▶ [Problem to work on]: Within the entries below, please retype exactly the lines starting with the line that has "none -> black 2x2 brick [239,116,310,172]" and going on through the line that has "none -> black 1x2 brick [111,111,167,158]", but not the pictures.

- Opening Delimiter -

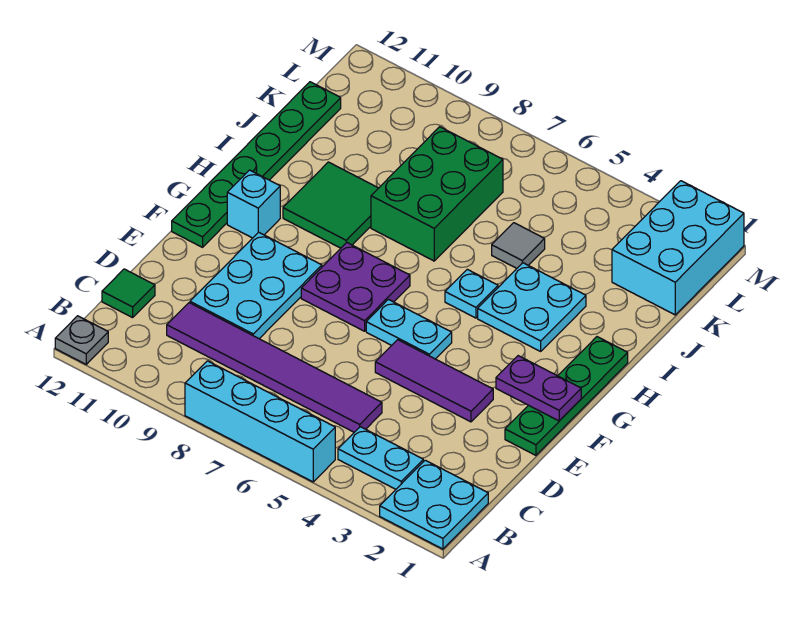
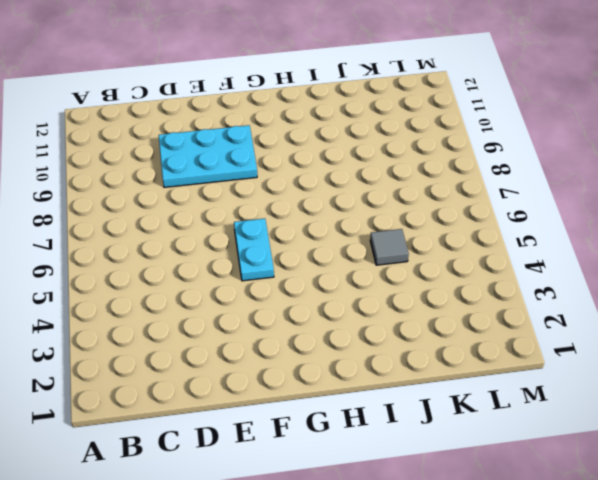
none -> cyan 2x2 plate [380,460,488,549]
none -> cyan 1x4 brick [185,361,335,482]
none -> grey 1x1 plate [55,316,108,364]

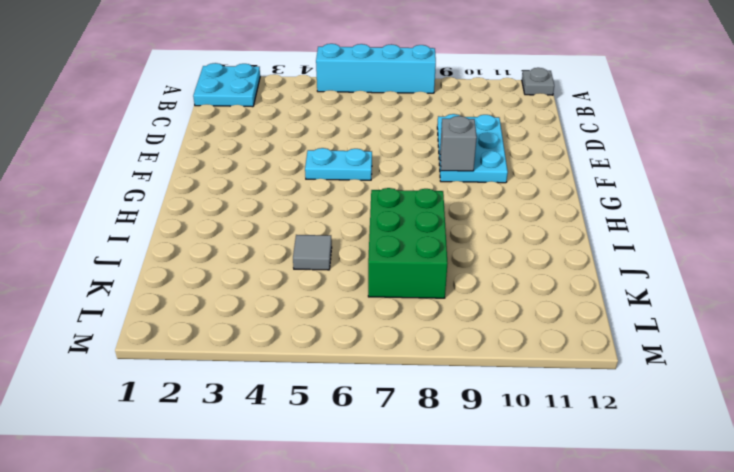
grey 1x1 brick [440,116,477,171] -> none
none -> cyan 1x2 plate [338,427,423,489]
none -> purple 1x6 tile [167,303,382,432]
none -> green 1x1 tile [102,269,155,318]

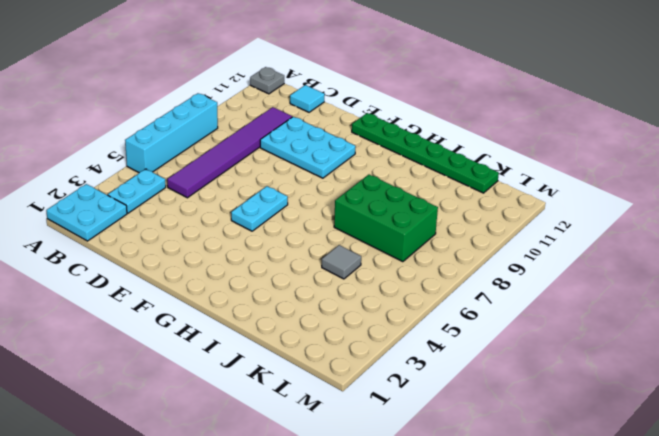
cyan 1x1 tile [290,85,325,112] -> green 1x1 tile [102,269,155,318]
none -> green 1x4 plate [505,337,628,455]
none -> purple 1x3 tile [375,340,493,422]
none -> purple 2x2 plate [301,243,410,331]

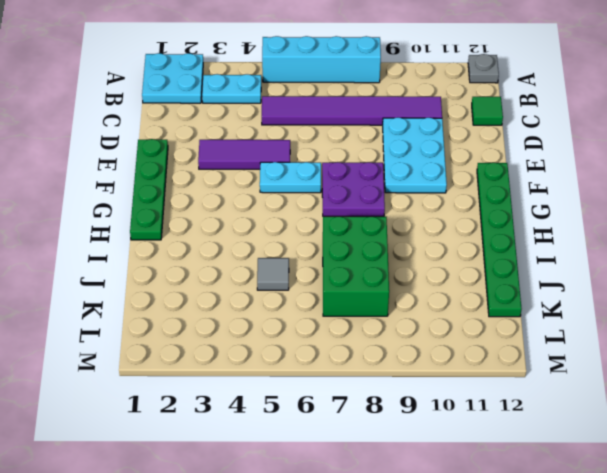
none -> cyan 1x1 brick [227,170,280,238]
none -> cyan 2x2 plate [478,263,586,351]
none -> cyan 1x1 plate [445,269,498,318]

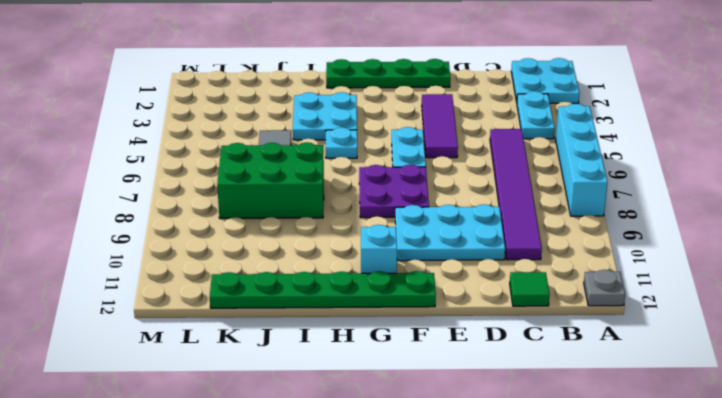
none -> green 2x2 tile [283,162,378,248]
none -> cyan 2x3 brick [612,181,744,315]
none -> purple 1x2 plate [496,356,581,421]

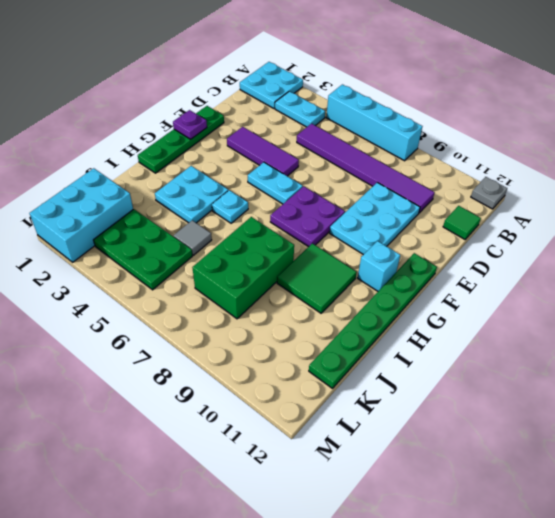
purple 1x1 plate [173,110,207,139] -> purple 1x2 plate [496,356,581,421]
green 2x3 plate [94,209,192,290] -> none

- Closing Delimiter -
- Opening Delimiter -

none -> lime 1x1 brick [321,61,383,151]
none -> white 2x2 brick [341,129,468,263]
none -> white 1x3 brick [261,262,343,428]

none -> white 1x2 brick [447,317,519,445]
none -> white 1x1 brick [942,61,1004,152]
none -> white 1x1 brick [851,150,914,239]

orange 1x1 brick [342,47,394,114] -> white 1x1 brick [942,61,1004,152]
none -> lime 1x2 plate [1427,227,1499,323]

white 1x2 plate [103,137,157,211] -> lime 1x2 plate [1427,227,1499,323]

- Closing Delimiter -
- Opening Delimiter -

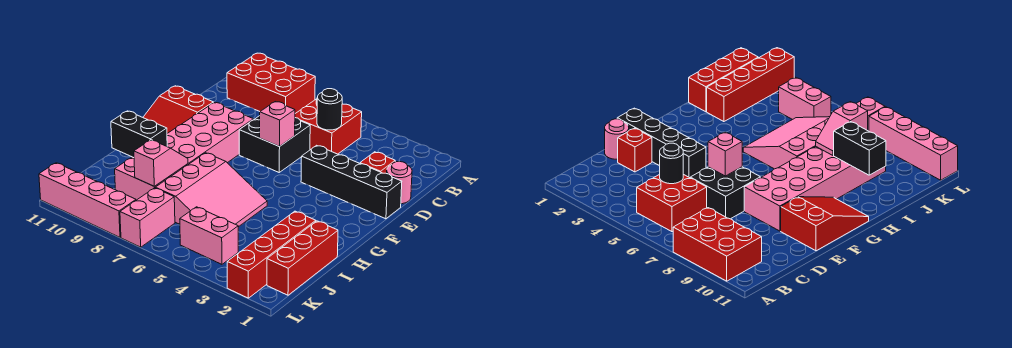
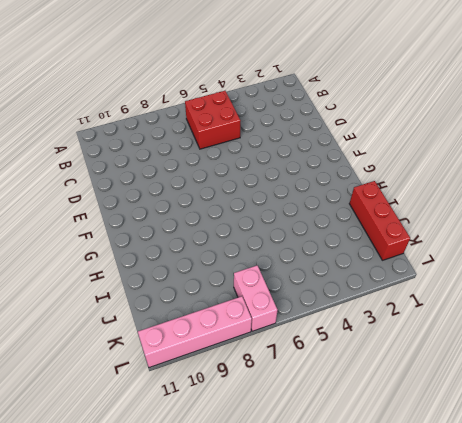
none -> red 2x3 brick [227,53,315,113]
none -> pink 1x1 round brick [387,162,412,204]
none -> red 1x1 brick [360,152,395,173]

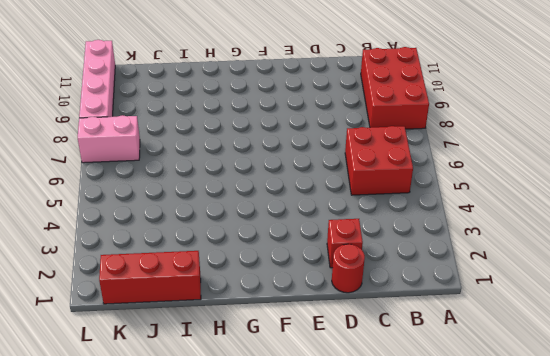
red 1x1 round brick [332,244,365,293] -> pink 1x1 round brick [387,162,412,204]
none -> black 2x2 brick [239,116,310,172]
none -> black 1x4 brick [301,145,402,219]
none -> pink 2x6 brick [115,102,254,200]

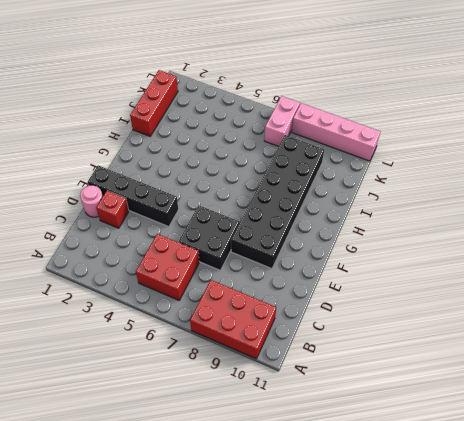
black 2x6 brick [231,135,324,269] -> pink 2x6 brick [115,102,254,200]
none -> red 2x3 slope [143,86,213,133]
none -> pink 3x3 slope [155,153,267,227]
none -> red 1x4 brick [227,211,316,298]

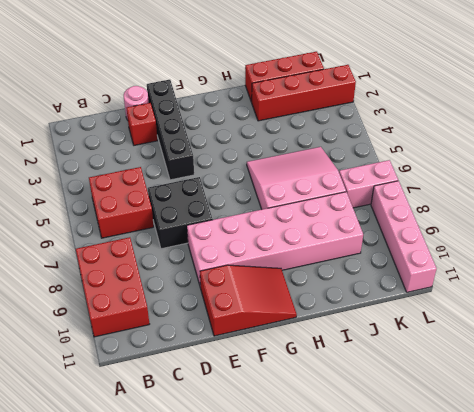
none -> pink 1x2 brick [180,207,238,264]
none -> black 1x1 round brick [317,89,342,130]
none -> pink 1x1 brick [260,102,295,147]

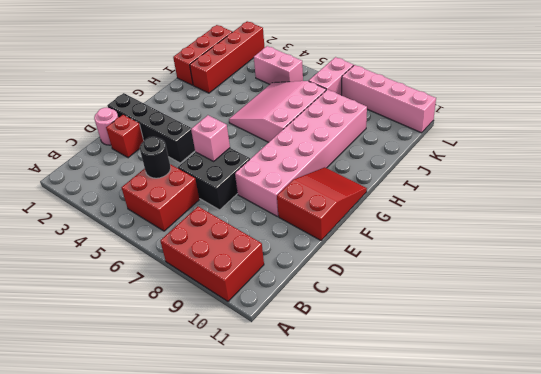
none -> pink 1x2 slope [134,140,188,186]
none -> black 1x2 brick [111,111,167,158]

- Closing Delimiter -

▶ [Answer for the task]:
none -> black 2x2 brick [239,116,310,172]
none -> black 1x4 brick [301,145,402,219]
none -> pink 2x6 brick [115,102,254,200]

black 2x6 brick [231,135,324,269] -> pink 2x6 brick [115,102,254,200]
none -> red 2x3 slope [143,86,213,133]
none -> pink 3x3 slope [155,153,267,227]
none -> red 1x4 brick [227,211,316,298]

none -> pink 1x2 brick [180,207,238,264]
none -> black 1x1 round brick [317,89,342,130]
none -> pink 1x1 brick [260,102,295,147]

none -> pink 1x2 slope [134,140,188,186]
none -> black 1x2 brick [111,111,167,158]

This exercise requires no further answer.